** Opening Record extracts block **

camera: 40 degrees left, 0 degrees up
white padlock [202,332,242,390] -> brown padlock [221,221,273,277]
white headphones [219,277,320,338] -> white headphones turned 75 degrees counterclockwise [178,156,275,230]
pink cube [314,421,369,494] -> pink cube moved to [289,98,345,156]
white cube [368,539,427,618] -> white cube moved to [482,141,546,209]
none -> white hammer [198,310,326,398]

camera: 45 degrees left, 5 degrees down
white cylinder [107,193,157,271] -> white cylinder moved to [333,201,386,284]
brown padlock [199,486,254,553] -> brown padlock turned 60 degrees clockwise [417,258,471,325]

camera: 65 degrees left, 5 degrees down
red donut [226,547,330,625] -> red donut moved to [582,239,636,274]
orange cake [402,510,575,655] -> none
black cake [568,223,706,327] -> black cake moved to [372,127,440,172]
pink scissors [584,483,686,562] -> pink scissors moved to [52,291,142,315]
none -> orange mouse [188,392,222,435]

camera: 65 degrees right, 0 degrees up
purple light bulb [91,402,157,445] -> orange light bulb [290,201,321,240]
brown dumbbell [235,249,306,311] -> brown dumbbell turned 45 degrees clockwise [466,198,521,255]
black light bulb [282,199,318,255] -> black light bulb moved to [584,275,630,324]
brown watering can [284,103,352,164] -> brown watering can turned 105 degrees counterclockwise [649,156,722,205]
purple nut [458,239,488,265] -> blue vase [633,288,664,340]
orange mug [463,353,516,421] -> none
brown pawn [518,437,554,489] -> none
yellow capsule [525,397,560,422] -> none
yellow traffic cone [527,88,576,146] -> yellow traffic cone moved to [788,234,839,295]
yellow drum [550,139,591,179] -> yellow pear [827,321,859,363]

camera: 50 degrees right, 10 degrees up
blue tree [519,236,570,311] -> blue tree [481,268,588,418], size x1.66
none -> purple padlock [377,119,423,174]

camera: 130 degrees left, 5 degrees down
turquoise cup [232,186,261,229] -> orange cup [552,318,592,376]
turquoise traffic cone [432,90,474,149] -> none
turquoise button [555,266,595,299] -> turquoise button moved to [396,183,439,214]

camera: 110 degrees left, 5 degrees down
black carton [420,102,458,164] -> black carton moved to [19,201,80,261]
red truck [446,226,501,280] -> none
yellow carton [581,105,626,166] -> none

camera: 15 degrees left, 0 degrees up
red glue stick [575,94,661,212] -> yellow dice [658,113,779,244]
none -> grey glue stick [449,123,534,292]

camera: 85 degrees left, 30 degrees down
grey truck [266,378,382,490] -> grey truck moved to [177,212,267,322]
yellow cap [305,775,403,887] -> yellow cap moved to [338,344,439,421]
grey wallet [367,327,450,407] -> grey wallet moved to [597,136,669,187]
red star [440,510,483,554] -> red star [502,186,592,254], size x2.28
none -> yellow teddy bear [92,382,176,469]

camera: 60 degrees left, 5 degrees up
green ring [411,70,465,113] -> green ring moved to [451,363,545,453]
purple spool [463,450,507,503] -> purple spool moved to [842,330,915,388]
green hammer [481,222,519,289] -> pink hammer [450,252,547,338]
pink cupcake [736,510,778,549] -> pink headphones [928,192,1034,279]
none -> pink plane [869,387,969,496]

** Closing Record extracts block **

### Work to complete
Please copy all of the data above exactly.

### Answer space
camera: 40 degrees left, 0 degrees up
white padlock [202,332,242,390] -> brown padlock [221,221,273,277]
white headphones [219,277,320,338] -> white headphones turned 75 degrees counterclockwise [178,156,275,230]
pink cube [314,421,369,494] -> pink cube moved to [289,98,345,156]
white cube [368,539,427,618] -> white cube moved to [482,141,546,209]
none -> white hammer [198,310,326,398]

camera: 45 degrees left, 5 degrees down
white cylinder [107,193,157,271] -> white cylinder moved to [333,201,386,284]
brown padlock [199,486,254,553] -> brown padlock turned 60 degrees clockwise [417,258,471,325]

camera: 65 degrees left, 5 degrees down
red donut [226,547,330,625] -> red donut moved to [582,239,636,274]
orange cake [402,510,575,655] -> none
black cake [568,223,706,327] -> black cake moved to [372,127,440,172]
pink scissors [584,483,686,562] -> pink scissors moved to [52,291,142,315]
none -> orange mouse [188,392,222,435]

camera: 65 degrees right, 0 degrees up
purple light bulb [91,402,157,445] -> orange light bulb [290,201,321,240]
brown dumbbell [235,249,306,311] -> brown dumbbell turned 45 degrees clockwise [466,198,521,255]
black light bulb [282,199,318,255] -> black light bulb moved to [584,275,630,324]
brown watering can [284,103,352,164] -> brown watering can turned 105 degrees counterclockwise [649,156,722,205]
purple nut [458,239,488,265] -> blue vase [633,288,664,340]
orange mug [463,353,516,421] -> none
brown pawn [518,437,554,489] -> none
yellow capsule [525,397,560,422] -> none
yellow traffic cone [527,88,576,146] -> yellow traffic cone moved to [788,234,839,295]
yellow drum [550,139,591,179] -> yellow pear [827,321,859,363]

camera: 50 degrees right, 10 degrees up
blue tree [519,236,570,311] -> blue tree [481,268,588,418], size x1.66
none -> purple padlock [377,119,423,174]

camera: 130 degrees left, 5 degrees down
turquoise cup [232,186,261,229] -> orange cup [552,318,592,376]
turquoise traffic cone [432,90,474,149] -> none
turquoise button [555,266,595,299] -> turquoise button moved to [396,183,439,214]

camera: 110 degrees left, 5 degrees down
black carton [420,102,458,164] -> black carton moved to [19,201,80,261]
red truck [446,226,501,280] -> none
yellow carton [581,105,626,166] -> none

camera: 15 degrees left, 0 degrees up
red glue stick [575,94,661,212] -> yellow dice [658,113,779,244]
none -> grey glue stick [449,123,534,292]

camera: 85 degrees left, 30 degrees down
grey truck [266,378,382,490] -> grey truck moved to [177,212,267,322]
yellow cap [305,775,403,887] -> yellow cap moved to [338,344,439,421]
grey wallet [367,327,450,407] -> grey wallet moved to [597,136,669,187]
red star [440,510,483,554] -> red star [502,186,592,254], size x2.28
none -> yellow teddy bear [92,382,176,469]

camera: 60 degrees left, 5 degrees up
green ring [411,70,465,113] -> green ring moved to [451,363,545,453]
purple spool [463,450,507,503] -> purple spool moved to [842,330,915,388]
green hammer [481,222,519,289] -> pink hammer [450,252,547,338]
pink cupcake [736,510,778,549] -> pink headphones [928,192,1034,279]
none -> pink plane [869,387,969,496]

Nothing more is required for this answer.